» EXERCISE PROMPT
Determine how many lines of the entries contain "black". Reply with that number alone.

--- INFORMATION PROVIDED Enclosed Below ---

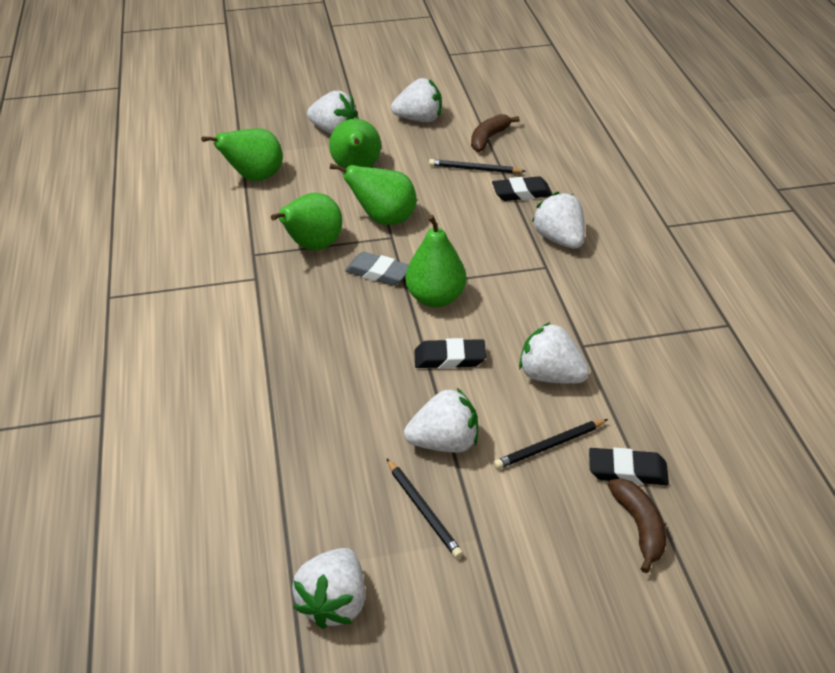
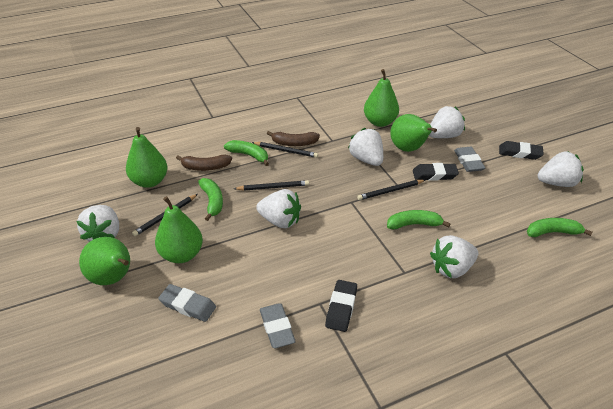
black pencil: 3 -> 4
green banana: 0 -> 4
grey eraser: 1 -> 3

--- End of Enclosed INFORMATION PROVIDED ---
--- INFORMATION PROVIDED Enclosed Below ---

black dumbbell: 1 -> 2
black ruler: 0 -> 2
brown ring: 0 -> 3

--- End of Enclosed INFORMATION PROVIDED ---

» TASK ANSWER
3